[[ Data supplied, beginning ]]

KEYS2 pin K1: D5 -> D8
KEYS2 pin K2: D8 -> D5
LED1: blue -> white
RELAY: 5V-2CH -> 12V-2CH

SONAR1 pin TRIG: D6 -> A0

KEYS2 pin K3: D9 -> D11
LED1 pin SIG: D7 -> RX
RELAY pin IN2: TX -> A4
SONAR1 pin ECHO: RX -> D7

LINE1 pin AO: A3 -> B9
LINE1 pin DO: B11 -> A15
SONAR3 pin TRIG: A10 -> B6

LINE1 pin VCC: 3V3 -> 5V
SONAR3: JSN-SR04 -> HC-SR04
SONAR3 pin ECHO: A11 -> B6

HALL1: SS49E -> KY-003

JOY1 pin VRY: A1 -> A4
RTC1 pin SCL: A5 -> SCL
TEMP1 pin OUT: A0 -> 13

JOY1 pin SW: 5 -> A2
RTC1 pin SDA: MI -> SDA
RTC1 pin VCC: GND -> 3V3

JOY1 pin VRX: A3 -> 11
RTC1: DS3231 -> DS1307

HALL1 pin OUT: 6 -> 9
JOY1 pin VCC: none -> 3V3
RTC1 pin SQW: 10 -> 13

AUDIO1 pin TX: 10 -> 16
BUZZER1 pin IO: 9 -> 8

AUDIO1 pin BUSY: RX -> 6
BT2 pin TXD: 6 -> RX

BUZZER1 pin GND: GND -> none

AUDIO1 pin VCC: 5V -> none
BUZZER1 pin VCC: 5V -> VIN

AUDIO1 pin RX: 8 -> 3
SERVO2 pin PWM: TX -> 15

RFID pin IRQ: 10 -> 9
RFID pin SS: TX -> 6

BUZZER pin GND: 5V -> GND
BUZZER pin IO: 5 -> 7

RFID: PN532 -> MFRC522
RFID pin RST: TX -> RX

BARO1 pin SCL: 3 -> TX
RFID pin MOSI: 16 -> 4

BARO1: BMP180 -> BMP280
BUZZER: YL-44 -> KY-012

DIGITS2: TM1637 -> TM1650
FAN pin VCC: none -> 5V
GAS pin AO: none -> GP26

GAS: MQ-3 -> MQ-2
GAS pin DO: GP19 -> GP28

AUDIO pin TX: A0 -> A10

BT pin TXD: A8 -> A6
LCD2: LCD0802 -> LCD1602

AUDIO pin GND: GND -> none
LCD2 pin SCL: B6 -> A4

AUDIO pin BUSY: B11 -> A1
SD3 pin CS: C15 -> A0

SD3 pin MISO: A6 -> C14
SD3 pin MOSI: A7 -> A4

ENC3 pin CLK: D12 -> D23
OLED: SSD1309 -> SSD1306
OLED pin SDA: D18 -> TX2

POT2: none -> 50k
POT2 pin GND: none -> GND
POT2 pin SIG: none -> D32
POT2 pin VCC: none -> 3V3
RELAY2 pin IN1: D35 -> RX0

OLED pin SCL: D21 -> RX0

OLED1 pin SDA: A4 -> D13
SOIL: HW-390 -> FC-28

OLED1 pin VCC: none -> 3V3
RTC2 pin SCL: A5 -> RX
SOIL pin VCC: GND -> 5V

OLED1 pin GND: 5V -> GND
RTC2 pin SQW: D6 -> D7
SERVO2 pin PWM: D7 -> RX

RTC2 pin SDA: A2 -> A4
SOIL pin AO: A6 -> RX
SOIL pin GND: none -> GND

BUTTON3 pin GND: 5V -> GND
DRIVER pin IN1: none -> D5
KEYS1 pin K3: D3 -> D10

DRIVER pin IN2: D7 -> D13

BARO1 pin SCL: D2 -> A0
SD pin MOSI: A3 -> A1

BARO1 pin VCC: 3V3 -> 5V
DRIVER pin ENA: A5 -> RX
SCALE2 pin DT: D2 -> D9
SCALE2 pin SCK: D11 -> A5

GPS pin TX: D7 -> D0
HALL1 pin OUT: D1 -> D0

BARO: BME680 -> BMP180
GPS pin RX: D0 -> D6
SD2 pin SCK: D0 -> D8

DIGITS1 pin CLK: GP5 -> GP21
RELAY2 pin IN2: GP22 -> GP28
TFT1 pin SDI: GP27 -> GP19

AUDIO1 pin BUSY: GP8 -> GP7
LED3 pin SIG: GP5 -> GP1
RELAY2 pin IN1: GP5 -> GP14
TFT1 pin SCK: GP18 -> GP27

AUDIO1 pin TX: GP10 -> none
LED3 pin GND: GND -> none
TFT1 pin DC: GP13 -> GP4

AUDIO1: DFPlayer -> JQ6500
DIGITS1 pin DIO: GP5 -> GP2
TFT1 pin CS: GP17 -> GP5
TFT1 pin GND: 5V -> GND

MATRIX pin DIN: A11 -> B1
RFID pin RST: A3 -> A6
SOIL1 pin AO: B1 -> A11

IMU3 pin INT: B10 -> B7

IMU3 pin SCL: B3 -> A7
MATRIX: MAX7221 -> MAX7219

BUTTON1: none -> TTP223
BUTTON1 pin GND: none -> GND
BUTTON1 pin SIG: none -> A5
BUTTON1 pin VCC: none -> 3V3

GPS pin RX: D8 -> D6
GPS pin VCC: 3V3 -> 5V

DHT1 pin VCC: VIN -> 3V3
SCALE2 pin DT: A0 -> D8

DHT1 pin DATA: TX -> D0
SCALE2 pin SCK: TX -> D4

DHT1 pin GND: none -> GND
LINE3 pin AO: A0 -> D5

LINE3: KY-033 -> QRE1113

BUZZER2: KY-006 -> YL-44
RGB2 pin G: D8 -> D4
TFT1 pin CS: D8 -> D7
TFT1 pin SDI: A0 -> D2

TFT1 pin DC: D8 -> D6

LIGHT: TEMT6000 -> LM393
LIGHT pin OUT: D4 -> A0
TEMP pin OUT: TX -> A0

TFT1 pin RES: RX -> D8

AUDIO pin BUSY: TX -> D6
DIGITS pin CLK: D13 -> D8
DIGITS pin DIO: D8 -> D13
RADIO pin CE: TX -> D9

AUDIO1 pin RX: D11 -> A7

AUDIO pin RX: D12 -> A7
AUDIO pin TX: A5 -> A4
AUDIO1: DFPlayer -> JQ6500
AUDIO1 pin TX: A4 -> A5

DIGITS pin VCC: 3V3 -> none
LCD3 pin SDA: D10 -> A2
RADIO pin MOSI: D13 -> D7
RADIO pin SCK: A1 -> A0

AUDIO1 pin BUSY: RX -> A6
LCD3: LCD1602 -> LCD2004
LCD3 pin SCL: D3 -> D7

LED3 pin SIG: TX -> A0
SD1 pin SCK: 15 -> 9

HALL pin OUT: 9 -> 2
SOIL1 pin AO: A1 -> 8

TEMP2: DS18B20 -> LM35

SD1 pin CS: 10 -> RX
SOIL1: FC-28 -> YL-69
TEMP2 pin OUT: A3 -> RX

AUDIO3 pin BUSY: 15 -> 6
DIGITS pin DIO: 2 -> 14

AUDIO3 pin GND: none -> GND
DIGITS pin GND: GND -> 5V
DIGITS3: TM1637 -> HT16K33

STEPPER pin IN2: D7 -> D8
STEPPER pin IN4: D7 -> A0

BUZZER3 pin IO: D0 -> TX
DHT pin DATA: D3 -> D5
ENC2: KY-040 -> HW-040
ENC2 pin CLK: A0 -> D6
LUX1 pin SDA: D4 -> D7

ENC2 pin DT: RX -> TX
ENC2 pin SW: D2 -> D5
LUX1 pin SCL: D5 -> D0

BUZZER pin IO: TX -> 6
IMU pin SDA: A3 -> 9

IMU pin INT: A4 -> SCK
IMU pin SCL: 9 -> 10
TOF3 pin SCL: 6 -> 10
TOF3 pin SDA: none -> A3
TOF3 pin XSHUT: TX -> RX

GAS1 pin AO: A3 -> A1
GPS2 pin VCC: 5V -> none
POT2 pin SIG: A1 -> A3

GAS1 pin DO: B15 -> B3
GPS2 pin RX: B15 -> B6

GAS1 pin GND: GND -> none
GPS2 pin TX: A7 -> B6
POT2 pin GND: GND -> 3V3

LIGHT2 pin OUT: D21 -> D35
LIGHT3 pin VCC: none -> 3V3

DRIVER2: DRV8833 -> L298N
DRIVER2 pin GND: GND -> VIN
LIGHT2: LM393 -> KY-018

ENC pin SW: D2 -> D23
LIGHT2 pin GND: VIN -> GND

[[ Data supplied, end ]]

--- What you need to do ---
Each line from the first line of the listing through the line containing "KEYS1 pin K3: D3 -> D10" must be set down exactly; no other line belongs in the answer.

--- Completed task ---
KEYS2 pin K1: D5 -> D8
KEYS2 pin K2: D8 -> D5
LED1: blue -> white
RELAY: 5V-2CH -> 12V-2CH

SONAR1 pin TRIG: D6 -> A0

KEYS2 pin K3: D9 -> D11
LED1 pin SIG: D7 -> RX
RELAY pin IN2: TX -> A4
SONAR1 pin ECHO: RX -> D7

LINE1 pin AO: A3 -> B9
LINE1 pin DO: B11 -> A15
SONAR3 pin TRIG: A10 -> B6

LINE1 pin VCC: 3V3 -> 5V
SONAR3: JSN-SR04 -> HC-SR04
SONAR3 pin ECHO: A11 -> B6

HALL1: SS49E -> KY-003

JOY1 pin VRY: A1 -> A4
RTC1 pin SCL: A5 -> SCL
TEMP1 pin OUT: A0 -> 13

JOY1 pin SW: 5 -> A2
RTC1 pin SDA: MI -> SDA
RTC1 pin VCC: GND -> 3V3

JOY1 pin VRX: A3 -> 11
RTC1: DS3231 -> DS1307

HALL1 pin OUT: 6 -> 9
JOY1 pin VCC: none -> 3V3
RTC1 pin SQW: 10 -> 13

AUDIO1 pin TX: 10 -> 16
BUZZER1 pin IO: 9 -> 8

AUDIO1 pin BUSY: RX -> 6
BT2 pin TXD: 6 -> RX

BUZZER1 pin GND: GND -> none

AUDIO1 pin VCC: 5V -> none
BUZZER1 pin VCC: 5V -> VIN

AUDIO1 pin RX: 8 -> 3
SERVO2 pin PWM: TX -> 15

RFID pin IRQ: 10 -> 9
RFID pin SS: TX -> 6

BUZZER pin GND: 5V -> GND
BUZZER pin IO: 5 -> 7

RFID: PN532 -> MFRC522
RFID pin RST: TX -> RX

BARO1 pin SCL: 3 -> TX
RFID pin MOSI: 16 -> 4

BARO1: BMP180 -> BMP280
BUZZER: YL-44 -> KY-012

DIGITS2: TM1637 -> TM1650
FAN pin VCC: none -> 5V
GAS pin AO: none -> GP26

GAS: MQ-3 -> MQ-2
GAS pin DO: GP19 -> GP28

AUDIO pin TX: A0 -> A10

BT pin TXD: A8 -> A6
LCD2: LCD0802 -> LCD1602

AUDIO pin GND: GND -> none
LCD2 pin SCL: B6 -> A4

AUDIO pin BUSY: B11 -> A1
SD3 pin CS: C15 -> A0

SD3 pin MISO: A6 -> C14
SD3 pin MOSI: A7 -> A4

ENC3 pin CLK: D12 -> D23
OLED: SSD1309 -> SSD1306
OLED pin SDA: D18 -> TX2

POT2: none -> 50k
POT2 pin GND: none -> GND
POT2 pin SIG: none -> D32
POT2 pin VCC: none -> 3V3
RELAY2 pin IN1: D35 -> RX0

OLED pin SCL: D21 -> RX0

OLED1 pin SDA: A4 -> D13
SOIL: HW-390 -> FC-28

OLED1 pin VCC: none -> 3V3
RTC2 pin SCL: A5 -> RX
SOIL pin VCC: GND -> 5V

OLED1 pin GND: 5V -> GND
RTC2 pin SQW: D6 -> D7
SERVO2 pin PWM: D7 -> RX

RTC2 pin SDA: A2 -> A4
SOIL pin AO: A6 -> RX
SOIL pin GND: none -> GND

BUTTON3 pin GND: 5V -> GND
DRIVER pin IN1: none -> D5
KEYS1 pin K3: D3 -> D10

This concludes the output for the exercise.